- Data for processing:
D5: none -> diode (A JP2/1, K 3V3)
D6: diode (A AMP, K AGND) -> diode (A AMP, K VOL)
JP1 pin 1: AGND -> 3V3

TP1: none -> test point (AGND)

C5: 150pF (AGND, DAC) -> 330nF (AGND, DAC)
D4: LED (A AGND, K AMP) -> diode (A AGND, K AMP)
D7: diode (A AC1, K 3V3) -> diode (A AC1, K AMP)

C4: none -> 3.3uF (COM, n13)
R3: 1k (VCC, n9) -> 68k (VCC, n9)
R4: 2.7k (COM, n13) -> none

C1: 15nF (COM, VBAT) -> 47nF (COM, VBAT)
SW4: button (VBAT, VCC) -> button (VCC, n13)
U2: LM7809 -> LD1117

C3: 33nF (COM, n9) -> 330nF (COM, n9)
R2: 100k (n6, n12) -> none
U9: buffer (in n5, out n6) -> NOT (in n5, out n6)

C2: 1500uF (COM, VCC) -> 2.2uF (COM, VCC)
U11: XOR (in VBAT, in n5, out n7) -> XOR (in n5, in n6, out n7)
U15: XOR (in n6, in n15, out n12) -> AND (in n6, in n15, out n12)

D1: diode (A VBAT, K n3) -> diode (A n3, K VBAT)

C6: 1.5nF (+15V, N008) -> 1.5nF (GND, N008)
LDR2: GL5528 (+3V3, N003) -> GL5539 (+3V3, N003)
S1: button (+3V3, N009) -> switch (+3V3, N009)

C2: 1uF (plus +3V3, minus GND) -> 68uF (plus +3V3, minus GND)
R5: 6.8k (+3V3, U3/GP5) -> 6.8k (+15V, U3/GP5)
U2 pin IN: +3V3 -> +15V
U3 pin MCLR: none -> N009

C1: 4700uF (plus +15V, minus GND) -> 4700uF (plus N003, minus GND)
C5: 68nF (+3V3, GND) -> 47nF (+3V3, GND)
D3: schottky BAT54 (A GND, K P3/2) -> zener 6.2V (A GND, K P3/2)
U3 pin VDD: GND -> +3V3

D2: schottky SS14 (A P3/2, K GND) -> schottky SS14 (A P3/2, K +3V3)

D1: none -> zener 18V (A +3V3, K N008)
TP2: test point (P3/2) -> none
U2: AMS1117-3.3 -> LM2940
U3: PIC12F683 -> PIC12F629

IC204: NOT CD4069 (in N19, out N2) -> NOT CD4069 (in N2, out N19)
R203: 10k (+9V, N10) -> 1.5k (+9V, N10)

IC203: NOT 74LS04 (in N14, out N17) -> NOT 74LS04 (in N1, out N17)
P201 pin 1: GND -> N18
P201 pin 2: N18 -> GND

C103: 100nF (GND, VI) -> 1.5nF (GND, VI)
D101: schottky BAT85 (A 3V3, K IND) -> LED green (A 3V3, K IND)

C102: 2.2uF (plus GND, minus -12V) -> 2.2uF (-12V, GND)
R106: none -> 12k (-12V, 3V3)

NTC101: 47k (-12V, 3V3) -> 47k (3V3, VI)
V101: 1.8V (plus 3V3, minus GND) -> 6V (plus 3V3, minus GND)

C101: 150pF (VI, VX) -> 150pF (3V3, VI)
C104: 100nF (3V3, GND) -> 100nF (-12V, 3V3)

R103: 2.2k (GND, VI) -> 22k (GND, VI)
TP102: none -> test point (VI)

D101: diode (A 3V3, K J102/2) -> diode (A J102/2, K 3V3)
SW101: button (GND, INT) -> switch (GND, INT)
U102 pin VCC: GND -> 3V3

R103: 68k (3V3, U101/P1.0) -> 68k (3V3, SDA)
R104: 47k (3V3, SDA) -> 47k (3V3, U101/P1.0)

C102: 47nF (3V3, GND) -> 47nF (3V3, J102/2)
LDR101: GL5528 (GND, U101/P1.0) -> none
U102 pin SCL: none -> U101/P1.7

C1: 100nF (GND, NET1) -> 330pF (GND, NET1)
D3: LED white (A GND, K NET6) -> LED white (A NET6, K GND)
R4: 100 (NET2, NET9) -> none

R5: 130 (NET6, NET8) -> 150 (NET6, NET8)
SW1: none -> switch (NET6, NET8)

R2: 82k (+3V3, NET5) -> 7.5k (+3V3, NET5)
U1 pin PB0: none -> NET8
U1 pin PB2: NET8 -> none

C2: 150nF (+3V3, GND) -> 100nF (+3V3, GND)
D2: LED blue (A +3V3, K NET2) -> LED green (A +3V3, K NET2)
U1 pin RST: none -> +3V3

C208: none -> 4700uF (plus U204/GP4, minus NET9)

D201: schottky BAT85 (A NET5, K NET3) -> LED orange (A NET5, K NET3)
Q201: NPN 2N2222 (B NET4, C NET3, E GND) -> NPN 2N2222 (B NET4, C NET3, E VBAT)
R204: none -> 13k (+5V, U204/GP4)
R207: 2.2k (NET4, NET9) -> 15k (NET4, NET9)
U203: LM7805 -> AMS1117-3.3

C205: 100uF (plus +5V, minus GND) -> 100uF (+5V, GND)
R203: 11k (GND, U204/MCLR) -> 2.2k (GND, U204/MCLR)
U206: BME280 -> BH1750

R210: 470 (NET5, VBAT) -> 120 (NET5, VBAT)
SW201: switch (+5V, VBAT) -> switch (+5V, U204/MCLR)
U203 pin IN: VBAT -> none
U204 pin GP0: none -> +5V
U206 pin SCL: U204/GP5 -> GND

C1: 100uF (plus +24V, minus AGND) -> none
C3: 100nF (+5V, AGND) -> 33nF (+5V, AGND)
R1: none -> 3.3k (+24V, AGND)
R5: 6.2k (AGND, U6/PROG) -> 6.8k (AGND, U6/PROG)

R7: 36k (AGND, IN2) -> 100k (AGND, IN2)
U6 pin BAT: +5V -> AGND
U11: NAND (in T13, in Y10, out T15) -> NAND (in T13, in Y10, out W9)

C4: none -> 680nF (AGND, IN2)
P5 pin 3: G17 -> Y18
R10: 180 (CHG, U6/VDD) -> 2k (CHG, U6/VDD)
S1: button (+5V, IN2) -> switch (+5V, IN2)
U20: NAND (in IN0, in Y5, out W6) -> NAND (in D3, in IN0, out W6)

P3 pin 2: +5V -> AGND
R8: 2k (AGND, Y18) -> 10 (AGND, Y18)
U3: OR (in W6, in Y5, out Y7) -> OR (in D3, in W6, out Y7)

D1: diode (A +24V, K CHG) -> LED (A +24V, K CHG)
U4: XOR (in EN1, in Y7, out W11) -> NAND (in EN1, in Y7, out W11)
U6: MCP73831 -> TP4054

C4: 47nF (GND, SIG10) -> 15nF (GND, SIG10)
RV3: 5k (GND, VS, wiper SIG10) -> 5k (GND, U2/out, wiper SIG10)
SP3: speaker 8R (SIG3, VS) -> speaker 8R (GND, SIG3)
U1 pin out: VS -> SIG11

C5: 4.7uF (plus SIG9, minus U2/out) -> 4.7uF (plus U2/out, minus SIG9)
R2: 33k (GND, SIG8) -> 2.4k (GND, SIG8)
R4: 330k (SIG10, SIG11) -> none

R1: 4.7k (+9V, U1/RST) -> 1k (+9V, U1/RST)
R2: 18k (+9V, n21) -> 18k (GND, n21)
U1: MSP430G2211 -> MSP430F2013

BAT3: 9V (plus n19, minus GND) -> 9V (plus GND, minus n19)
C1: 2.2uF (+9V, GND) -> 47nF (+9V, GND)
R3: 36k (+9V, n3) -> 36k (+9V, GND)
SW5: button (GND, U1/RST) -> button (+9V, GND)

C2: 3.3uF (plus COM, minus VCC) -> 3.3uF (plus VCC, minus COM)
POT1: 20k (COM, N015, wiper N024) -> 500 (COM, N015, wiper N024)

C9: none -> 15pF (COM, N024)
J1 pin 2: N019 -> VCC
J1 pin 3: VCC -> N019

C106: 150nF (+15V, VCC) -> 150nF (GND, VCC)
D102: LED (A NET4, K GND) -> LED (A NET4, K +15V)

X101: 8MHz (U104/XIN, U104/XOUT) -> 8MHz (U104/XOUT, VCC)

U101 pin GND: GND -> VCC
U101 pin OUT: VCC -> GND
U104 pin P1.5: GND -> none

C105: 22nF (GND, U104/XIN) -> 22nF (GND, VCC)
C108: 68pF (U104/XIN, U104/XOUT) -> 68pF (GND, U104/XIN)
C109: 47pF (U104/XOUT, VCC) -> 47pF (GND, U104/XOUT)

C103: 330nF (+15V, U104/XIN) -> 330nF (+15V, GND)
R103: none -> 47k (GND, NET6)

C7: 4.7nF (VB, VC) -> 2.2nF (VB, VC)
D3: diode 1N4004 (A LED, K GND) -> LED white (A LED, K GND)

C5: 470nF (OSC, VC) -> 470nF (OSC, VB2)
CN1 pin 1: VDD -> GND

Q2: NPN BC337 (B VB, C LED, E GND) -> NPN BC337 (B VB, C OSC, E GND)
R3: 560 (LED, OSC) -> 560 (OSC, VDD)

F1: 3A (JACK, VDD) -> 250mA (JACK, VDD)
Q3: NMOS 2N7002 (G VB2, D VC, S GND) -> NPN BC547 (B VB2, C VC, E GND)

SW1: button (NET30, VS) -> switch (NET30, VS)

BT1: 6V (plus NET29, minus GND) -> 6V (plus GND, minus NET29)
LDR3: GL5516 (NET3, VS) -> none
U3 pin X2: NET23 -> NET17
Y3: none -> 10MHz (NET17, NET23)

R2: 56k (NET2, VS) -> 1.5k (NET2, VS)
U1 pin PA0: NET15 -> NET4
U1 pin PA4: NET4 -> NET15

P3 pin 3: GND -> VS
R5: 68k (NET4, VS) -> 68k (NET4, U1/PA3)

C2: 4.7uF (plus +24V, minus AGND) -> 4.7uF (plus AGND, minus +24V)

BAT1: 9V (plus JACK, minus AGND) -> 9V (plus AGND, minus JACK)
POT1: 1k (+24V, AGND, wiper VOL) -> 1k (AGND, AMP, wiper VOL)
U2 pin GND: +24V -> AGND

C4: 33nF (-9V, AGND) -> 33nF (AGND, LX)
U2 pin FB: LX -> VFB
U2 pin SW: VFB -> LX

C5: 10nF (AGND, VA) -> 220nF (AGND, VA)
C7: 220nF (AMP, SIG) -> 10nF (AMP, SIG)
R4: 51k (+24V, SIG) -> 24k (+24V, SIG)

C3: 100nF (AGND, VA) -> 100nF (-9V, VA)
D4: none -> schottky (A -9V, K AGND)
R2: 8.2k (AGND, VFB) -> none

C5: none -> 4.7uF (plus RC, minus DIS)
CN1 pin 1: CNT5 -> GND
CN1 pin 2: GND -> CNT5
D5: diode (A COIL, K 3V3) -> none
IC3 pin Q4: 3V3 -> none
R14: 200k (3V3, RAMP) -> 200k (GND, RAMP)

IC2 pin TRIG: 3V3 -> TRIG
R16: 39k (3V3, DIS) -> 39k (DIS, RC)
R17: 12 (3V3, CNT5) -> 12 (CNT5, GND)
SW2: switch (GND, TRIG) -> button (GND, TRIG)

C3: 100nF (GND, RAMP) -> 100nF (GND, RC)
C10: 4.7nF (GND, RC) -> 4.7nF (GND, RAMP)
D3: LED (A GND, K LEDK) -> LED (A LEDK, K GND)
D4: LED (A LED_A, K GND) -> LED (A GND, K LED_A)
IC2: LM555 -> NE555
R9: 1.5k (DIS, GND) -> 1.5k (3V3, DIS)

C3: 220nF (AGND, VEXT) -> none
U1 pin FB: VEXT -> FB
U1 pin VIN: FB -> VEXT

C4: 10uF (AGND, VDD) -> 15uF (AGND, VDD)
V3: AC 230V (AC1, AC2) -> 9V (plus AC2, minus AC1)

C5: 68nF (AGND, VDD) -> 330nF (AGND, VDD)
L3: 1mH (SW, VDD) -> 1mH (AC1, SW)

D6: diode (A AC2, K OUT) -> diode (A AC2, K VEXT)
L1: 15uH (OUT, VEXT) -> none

- Your goal: Restate the listing exactly, starting at its first line and ending at the line where "C2: 1500uF (COM, VCC) -> 2.2uF (COM, VCC)" occurs; include both and no other lines.

- Task result:
D5: none -> diode (A JP2/1, K 3V3)
D6: diode (A AMP, K AGND) -> diode (A AMP, K VOL)
JP1 pin 1: AGND -> 3V3

TP1: none -> test point (AGND)

C5: 150pF (AGND, DAC) -> 330nF (AGND, DAC)
D4: LED (A AGND, K AMP) -> diode (A AGND, K AMP)
D7: diode (A AC1, K 3V3) -> diode (A AC1, K AMP)

C4: none -> 3.3uF (COM, n13)
R3: 1k (VCC, n9) -> 68k (VCC, n9)
R4: 2.7k (COM, n13) -> none

C1: 15nF (COM, VBAT) -> 47nF (COM, VBAT)
SW4: button (VBAT, VCC) -> button (VCC, n13)
U2: LM7809 -> LD1117

C3: 33nF (COM, n9) -> 330nF (COM, n9)
R2: 100k (n6, n12) -> none
U9: buffer (in n5, out n6) -> NOT (in n5, out n6)

C2: 1500uF (COM, VCC) -> 2.2uF (COM, VCC)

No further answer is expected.